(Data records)
*** Block opens ***

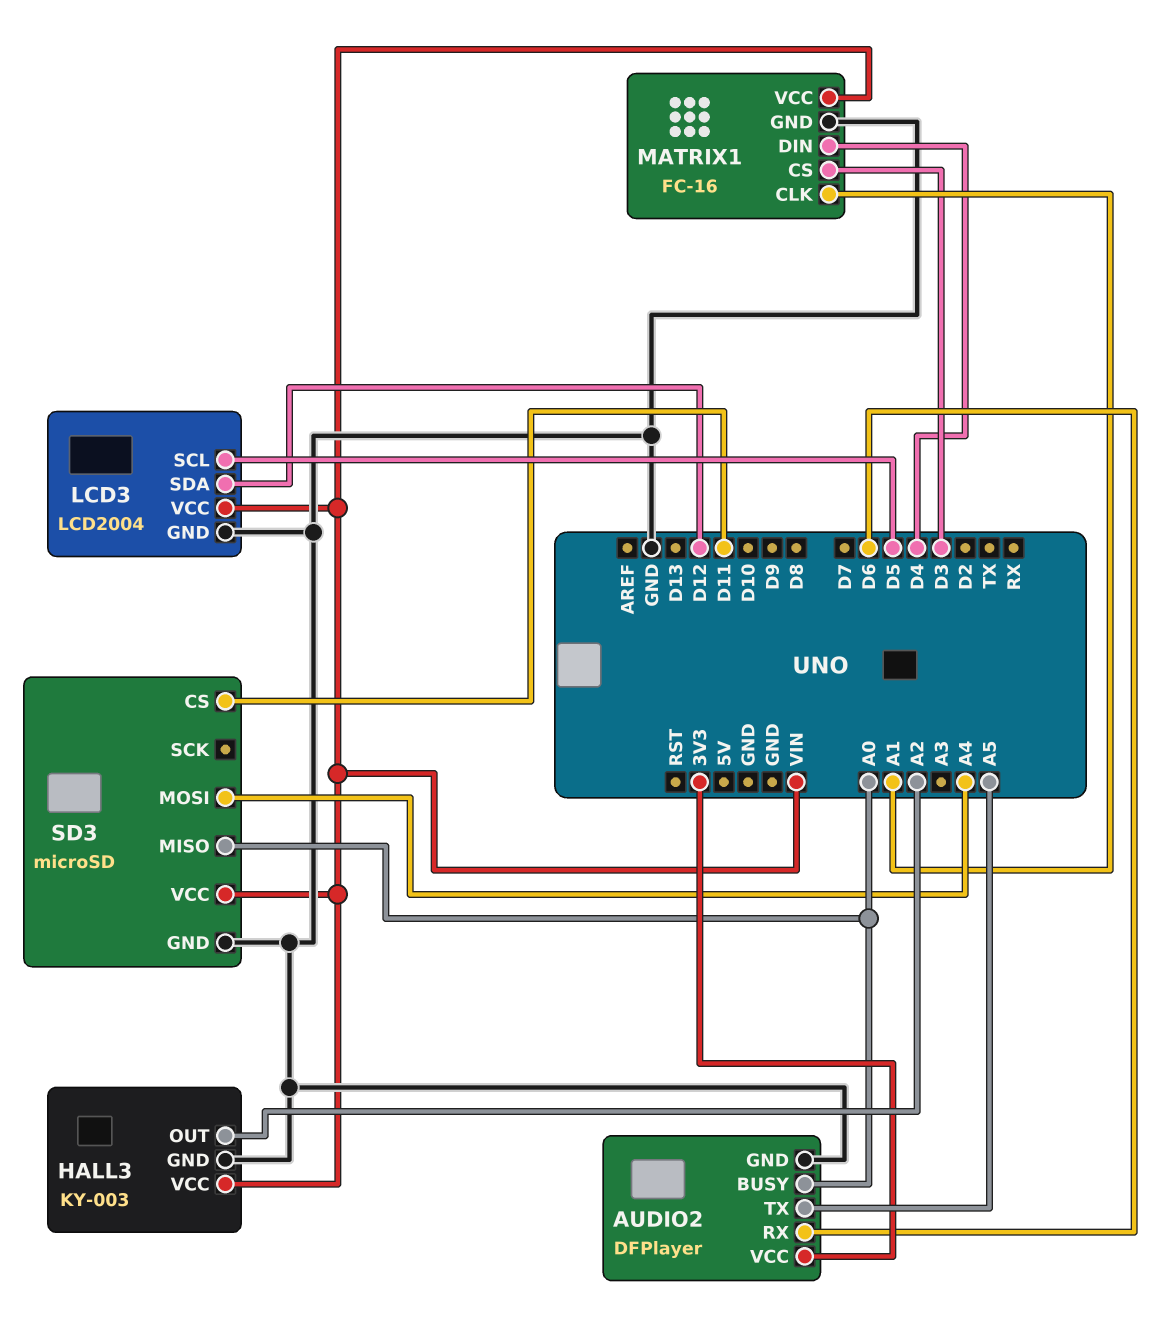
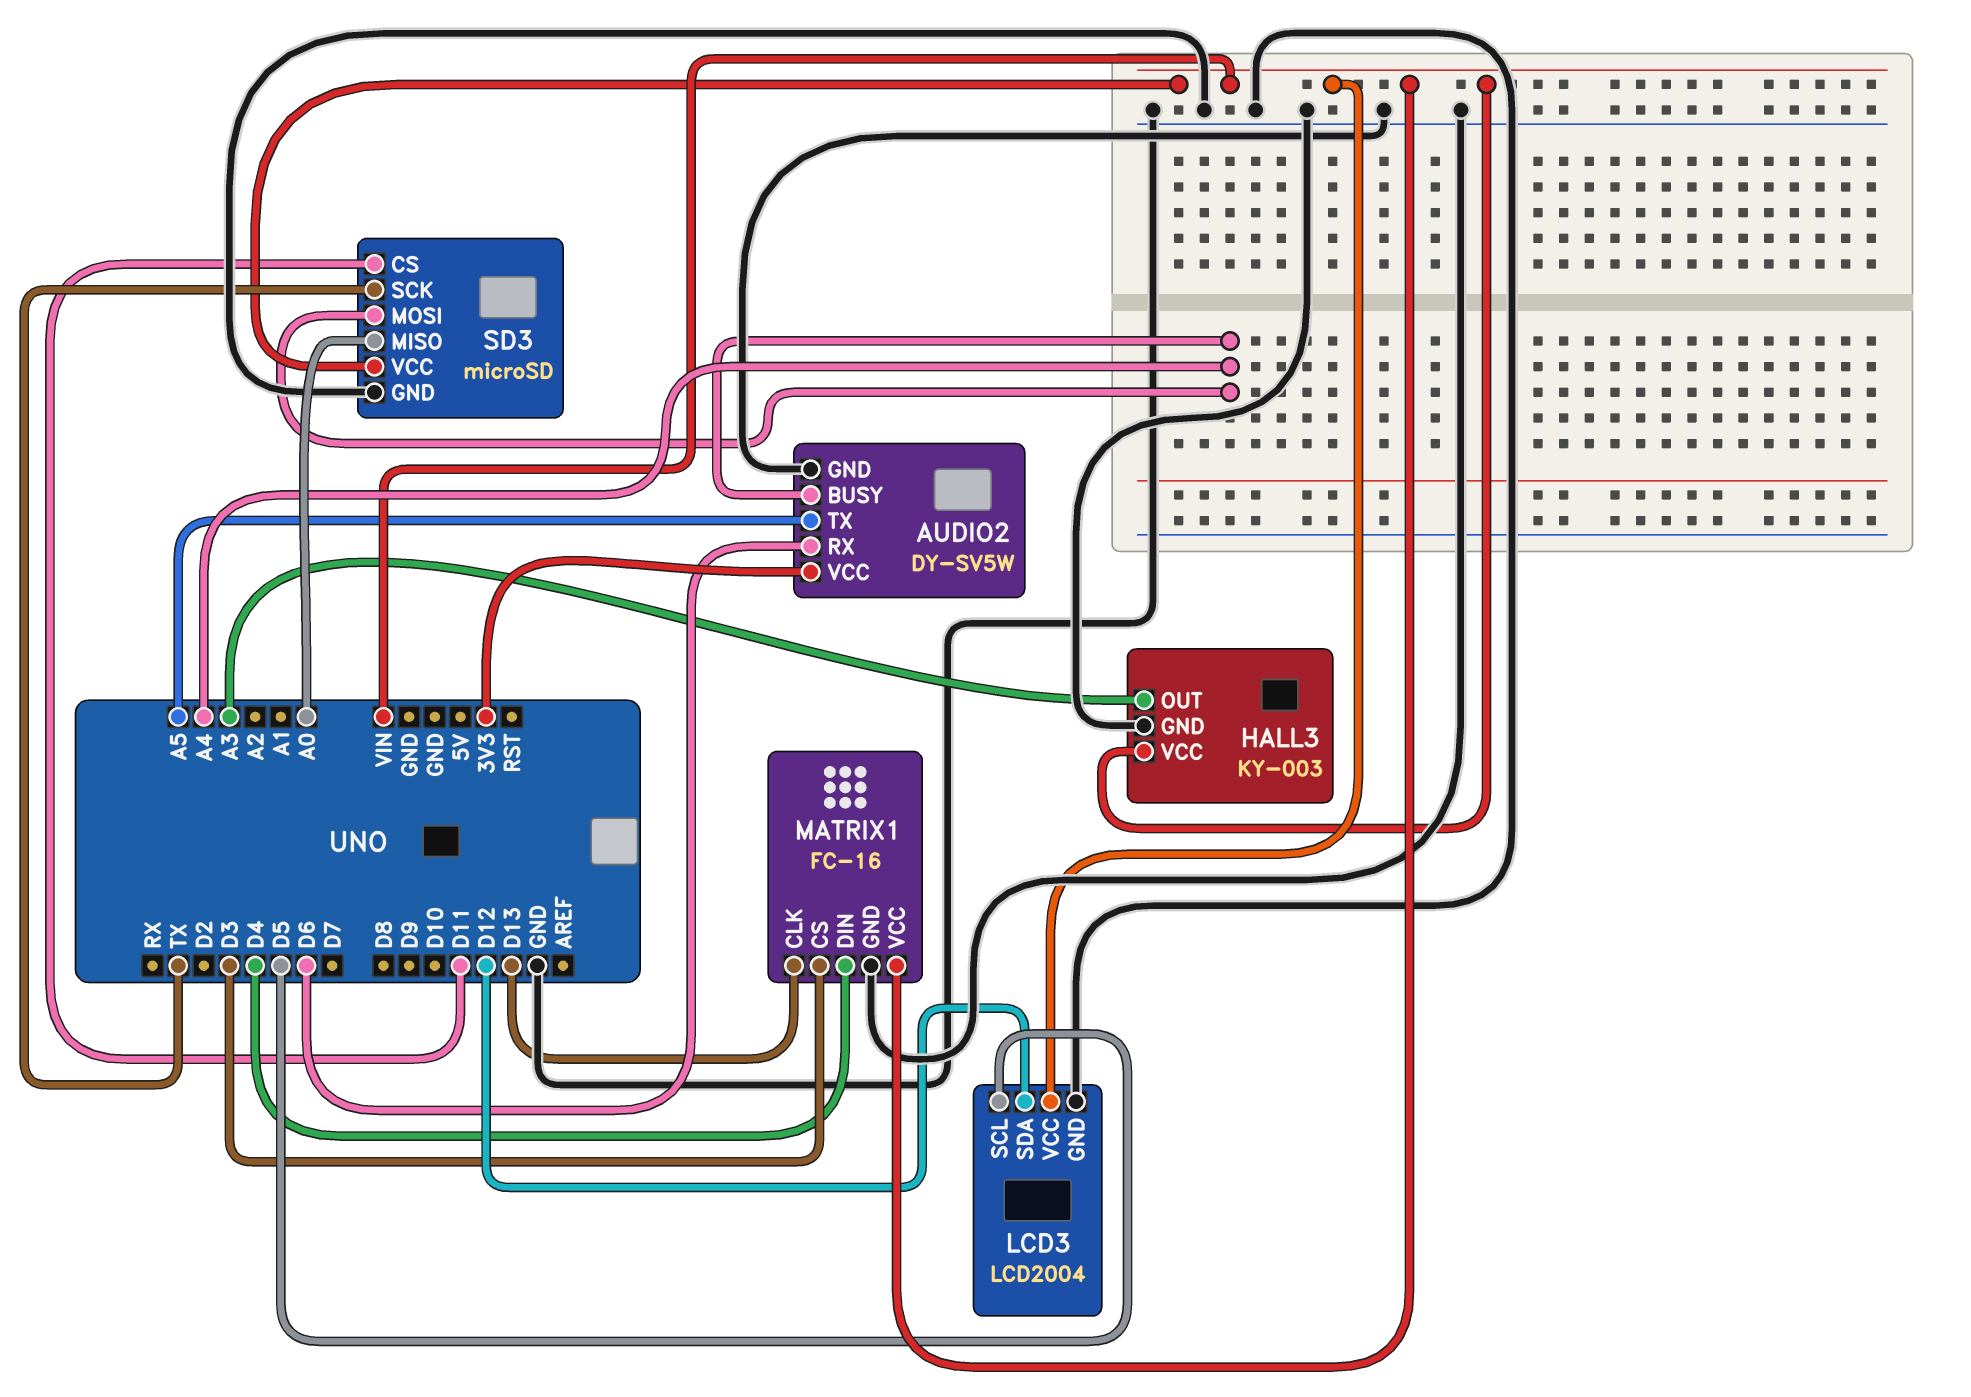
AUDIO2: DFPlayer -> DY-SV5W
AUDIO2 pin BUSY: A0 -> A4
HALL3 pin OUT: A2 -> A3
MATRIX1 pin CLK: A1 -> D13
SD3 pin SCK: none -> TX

*** Block closes ***

What the exercise asks: With the pictures omitted, print each line of the data above precisely as given.

Output for this exercise:
AUDIO2: DFPlayer -> DY-SV5W
AUDIO2 pin BUSY: A0 -> A4
HALL3 pin OUT: A2 -> A3
MATRIX1 pin CLK: A1 -> D13
SD3 pin SCK: none -> TX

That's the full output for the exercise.